** Opening Data in this exercise block **

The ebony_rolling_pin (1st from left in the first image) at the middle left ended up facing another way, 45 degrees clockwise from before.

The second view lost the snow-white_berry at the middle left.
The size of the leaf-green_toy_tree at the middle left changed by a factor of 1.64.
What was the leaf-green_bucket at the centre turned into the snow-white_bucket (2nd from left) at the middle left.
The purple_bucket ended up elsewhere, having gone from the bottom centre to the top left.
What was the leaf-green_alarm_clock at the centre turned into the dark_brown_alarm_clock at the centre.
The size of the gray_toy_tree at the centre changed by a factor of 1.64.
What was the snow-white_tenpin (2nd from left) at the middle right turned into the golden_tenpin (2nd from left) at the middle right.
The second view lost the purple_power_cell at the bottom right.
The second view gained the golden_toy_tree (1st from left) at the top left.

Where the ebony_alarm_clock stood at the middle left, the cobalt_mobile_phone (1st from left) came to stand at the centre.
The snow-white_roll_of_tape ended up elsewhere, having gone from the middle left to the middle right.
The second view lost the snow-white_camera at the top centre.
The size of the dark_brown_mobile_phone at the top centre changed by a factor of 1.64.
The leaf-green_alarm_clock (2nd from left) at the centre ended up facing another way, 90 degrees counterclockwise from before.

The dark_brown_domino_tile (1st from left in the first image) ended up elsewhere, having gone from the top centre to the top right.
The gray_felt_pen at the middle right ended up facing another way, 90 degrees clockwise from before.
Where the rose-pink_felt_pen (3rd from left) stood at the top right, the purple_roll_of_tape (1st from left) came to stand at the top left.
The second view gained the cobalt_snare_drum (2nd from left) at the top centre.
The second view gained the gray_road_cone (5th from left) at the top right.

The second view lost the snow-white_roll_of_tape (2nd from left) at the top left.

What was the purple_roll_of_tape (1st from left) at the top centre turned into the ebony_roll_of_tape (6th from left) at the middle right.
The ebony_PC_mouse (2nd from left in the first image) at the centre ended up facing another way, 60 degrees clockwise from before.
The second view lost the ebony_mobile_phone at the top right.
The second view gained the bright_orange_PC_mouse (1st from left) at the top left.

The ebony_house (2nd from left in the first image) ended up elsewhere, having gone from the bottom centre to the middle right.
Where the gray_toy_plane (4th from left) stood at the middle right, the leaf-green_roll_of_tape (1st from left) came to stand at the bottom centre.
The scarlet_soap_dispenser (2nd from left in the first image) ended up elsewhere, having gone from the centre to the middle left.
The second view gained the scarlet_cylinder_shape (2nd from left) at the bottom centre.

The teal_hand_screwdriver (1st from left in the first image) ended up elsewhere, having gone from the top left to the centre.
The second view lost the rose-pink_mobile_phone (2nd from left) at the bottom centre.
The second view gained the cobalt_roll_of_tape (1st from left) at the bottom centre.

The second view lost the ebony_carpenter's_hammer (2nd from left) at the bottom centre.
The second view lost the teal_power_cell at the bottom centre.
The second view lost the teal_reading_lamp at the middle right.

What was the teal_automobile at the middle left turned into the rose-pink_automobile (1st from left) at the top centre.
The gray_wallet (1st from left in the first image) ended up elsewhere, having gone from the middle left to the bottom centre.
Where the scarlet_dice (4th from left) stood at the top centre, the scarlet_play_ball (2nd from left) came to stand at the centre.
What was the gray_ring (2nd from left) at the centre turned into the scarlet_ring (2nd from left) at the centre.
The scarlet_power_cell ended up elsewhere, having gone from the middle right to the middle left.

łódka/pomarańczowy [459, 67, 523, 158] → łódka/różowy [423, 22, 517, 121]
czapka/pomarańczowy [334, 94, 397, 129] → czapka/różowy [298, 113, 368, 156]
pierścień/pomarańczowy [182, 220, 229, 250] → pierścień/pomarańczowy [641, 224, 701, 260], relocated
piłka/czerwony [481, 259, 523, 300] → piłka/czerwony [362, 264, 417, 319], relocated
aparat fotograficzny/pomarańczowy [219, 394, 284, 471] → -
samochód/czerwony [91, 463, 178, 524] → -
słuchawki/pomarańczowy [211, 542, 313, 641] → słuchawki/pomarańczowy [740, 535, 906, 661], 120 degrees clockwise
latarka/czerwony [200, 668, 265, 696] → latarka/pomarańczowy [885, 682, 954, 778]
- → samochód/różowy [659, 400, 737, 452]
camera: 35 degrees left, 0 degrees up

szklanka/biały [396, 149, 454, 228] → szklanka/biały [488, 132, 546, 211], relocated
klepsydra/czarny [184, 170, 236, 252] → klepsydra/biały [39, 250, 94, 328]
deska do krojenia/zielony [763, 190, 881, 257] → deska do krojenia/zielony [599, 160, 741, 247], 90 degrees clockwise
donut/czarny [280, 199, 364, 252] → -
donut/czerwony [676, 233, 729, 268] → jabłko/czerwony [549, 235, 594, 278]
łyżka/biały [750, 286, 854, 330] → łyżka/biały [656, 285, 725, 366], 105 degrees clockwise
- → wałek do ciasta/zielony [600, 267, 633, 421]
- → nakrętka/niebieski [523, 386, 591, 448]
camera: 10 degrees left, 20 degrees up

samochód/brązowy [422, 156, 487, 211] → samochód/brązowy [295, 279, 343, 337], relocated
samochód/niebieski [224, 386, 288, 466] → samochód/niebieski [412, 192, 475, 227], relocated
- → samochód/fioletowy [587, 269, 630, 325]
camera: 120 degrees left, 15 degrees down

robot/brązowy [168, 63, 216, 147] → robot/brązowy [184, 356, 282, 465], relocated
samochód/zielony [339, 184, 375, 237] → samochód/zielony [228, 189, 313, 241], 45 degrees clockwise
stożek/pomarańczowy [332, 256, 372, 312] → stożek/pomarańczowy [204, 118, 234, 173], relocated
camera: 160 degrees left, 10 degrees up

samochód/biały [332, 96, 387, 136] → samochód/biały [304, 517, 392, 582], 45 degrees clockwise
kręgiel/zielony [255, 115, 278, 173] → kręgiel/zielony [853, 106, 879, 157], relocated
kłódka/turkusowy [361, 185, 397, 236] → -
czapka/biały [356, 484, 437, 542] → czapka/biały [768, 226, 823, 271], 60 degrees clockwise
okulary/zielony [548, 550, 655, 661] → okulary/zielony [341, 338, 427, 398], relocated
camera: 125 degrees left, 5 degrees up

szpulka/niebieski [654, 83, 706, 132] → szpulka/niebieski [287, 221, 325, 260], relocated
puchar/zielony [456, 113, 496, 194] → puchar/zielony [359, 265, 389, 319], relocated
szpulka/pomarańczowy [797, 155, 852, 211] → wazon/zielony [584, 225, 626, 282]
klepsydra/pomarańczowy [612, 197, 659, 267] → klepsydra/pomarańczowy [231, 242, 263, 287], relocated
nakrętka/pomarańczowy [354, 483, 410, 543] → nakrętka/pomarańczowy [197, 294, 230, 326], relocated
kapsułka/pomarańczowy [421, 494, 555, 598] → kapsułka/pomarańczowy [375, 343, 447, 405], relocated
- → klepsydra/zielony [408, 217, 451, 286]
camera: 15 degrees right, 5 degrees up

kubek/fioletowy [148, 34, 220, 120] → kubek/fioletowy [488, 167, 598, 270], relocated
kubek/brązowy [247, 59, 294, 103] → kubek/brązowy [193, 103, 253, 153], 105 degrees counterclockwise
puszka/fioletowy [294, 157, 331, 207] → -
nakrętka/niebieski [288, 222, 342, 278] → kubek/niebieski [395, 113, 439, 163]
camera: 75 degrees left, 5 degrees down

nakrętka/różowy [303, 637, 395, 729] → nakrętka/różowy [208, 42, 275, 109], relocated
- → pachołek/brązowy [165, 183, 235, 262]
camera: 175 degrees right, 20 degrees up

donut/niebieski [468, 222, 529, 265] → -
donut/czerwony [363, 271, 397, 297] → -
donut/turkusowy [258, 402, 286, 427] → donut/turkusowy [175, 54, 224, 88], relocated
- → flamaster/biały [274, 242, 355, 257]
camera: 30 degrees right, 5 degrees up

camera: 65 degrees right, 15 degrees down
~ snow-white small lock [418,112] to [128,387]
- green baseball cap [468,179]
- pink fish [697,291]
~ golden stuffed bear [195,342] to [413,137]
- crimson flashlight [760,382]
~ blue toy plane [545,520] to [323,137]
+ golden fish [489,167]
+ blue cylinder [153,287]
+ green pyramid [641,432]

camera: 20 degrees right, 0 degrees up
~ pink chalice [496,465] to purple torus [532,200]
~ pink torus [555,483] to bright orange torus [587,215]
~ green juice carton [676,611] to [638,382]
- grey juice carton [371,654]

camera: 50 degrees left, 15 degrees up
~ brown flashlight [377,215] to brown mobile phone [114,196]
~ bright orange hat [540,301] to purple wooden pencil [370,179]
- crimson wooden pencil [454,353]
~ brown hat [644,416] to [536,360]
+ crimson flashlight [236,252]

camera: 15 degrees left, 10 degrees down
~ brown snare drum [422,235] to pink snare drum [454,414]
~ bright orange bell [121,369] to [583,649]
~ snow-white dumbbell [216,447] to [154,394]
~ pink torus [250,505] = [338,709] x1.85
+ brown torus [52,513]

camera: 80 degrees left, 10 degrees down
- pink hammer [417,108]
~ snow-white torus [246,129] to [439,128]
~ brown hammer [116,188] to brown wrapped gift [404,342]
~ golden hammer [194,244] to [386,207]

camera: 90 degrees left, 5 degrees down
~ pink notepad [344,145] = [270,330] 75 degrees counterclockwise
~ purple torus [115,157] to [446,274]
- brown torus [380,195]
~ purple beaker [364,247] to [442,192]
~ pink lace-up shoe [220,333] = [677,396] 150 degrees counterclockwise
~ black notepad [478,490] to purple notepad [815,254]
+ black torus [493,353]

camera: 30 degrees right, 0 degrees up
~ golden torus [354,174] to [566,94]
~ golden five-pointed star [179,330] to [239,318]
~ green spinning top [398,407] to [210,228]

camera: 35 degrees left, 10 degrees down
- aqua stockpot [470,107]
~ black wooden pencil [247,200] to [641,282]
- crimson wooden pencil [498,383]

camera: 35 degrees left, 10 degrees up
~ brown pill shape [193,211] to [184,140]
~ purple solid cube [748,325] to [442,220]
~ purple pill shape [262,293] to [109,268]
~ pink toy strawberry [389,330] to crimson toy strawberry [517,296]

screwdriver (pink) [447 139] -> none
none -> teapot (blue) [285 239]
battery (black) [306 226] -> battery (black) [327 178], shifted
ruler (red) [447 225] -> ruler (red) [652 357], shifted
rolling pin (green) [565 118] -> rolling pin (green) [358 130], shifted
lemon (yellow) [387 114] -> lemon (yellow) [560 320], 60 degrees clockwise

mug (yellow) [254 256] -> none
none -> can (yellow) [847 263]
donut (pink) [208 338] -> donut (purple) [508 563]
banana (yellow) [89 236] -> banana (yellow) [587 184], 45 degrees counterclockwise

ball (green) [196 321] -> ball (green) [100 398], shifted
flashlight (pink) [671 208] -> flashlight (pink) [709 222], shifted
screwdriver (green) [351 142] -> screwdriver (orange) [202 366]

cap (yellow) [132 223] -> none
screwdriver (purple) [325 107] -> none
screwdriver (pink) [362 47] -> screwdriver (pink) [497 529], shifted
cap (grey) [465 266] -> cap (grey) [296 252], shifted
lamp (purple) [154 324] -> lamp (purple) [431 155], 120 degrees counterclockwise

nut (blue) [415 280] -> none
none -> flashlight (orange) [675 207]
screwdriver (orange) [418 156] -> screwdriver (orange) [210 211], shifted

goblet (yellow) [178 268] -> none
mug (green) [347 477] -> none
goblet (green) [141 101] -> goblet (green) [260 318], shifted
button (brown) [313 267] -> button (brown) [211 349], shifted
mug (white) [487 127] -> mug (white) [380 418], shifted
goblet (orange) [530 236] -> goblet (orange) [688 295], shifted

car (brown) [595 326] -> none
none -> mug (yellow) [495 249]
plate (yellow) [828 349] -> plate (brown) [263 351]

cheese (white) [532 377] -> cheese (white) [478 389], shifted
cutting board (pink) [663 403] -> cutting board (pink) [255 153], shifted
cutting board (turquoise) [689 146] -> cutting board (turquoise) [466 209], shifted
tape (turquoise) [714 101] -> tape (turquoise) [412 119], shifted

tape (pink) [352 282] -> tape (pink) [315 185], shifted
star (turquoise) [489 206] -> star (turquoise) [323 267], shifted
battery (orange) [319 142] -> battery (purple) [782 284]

** Closing Data in this exercise block **

# [Problem details]
Tally the lines above containing "fish". Answer with the count only.

# [Solution to the problem]
2